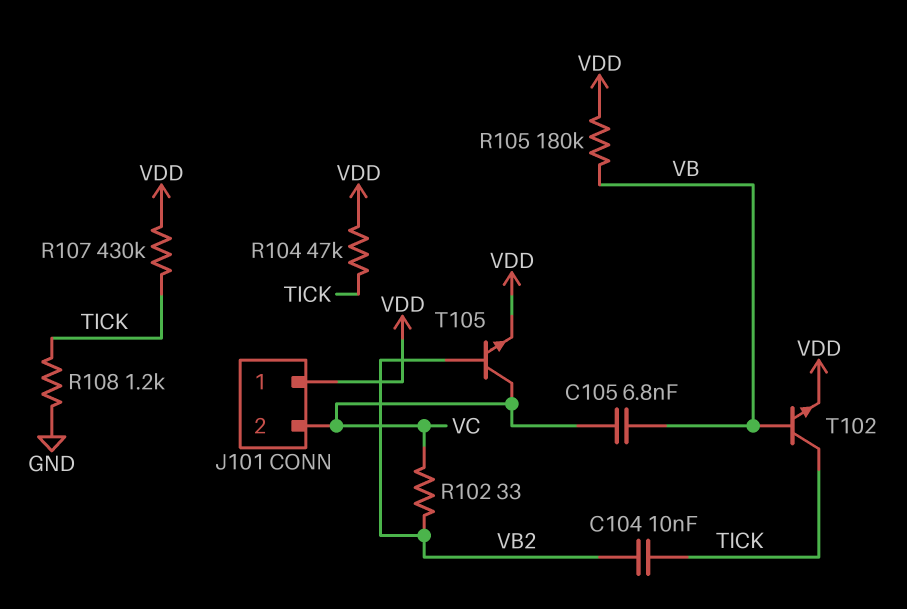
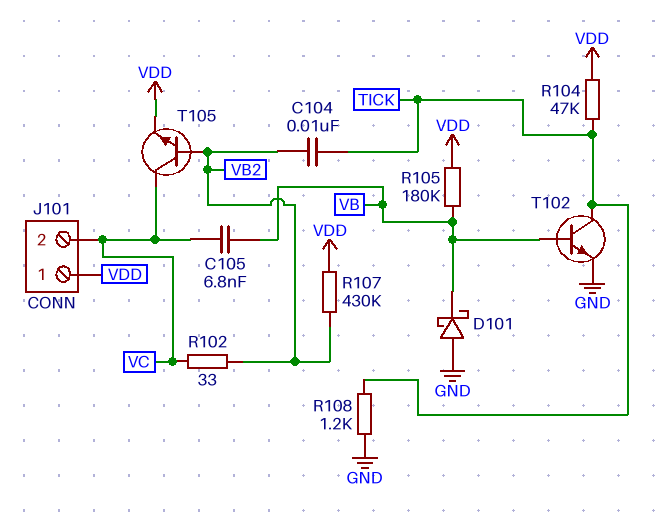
D101: none -> schottky (A GND, K VB)
R107: 430k (TICK, VDD) -> 430k (VB2, VDD)
T102: NPN (B VB, C TICK, E VDD) -> NPN (B VB, C TICK, E GND)

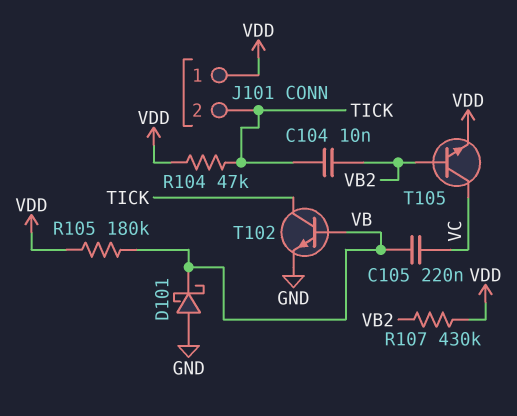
C105: 6.8nF (VB, VC) -> 220nF (VB, VC)
J101 pin 2: VC -> TICK
R102: 33 (VB2, VC) -> none
R108: 1.2k (GND, TICK) -> none

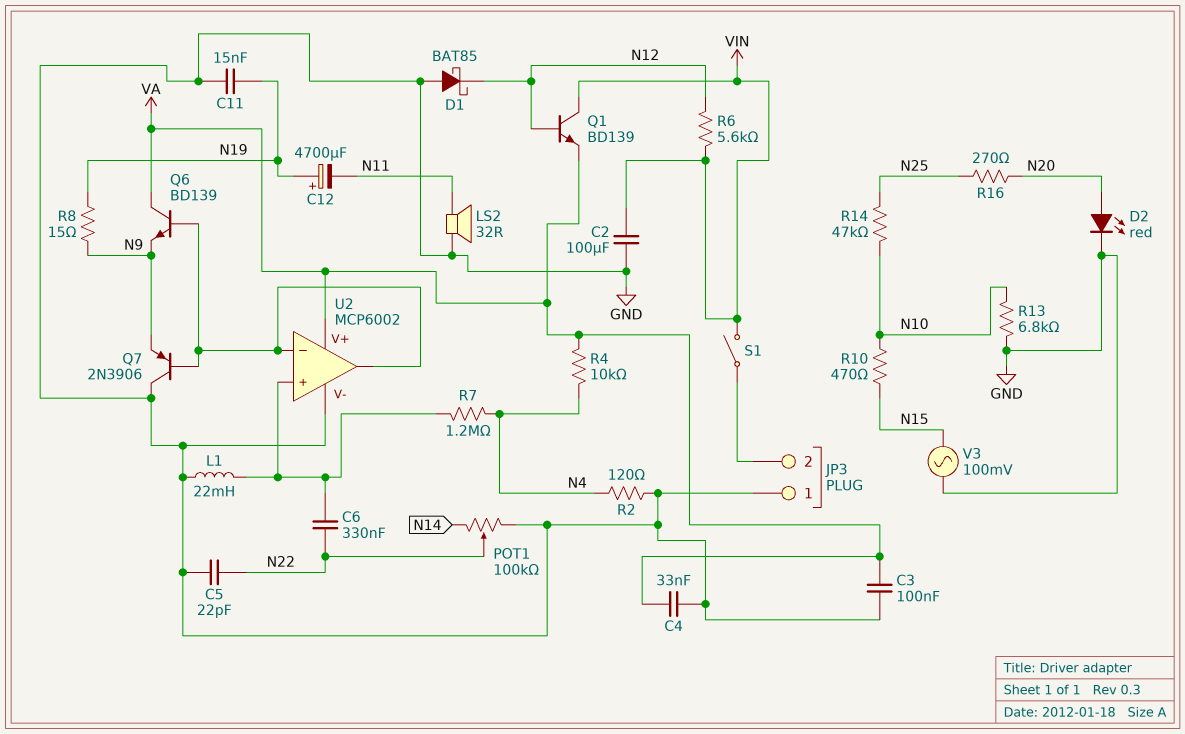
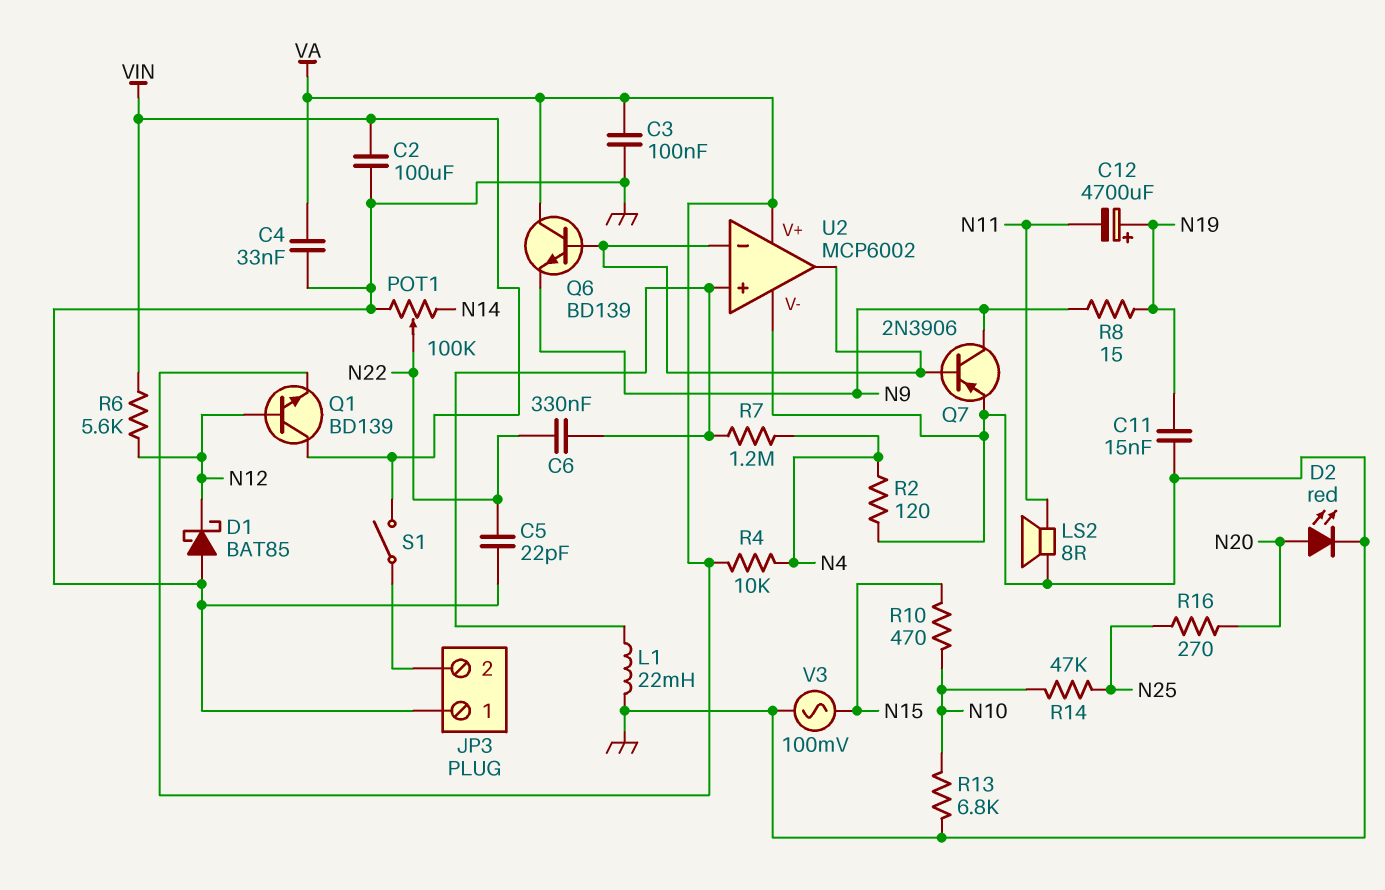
LS2: speaker 32R (GND, N11) -> speaker 8R (GND, N11)
Q7: PNP 2N3906 (B U2/in-, C GND, E N9) -> PNP 2N3906 (B U2/in-, C N9, E GND)

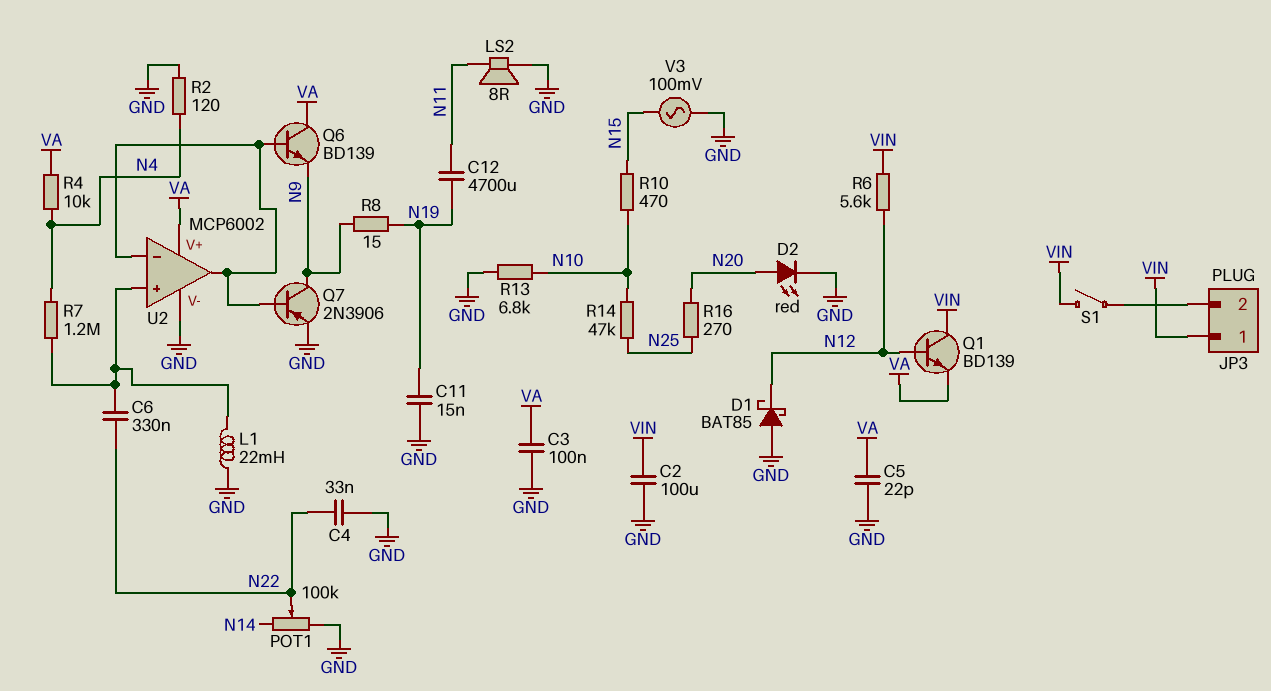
C4: 33nF (GND, VA) -> 33nF (GND, N22)
C5: 22pF (GND, N22) -> 22pF (GND, VA)
C12: 4700uF (plus N19, minus N11) -> 4700uF (N11, N19)
JP3 pin 1: GND -> VIN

Your task.
Among the lines of the listing above, which ones contain the word "none"? Show them.

Solution to this problem.
D101: none -> schottky (A GND, K VB)
R102: 33 (VB2, VC) -> none
R108: 1.2k (GND, TICK) -> none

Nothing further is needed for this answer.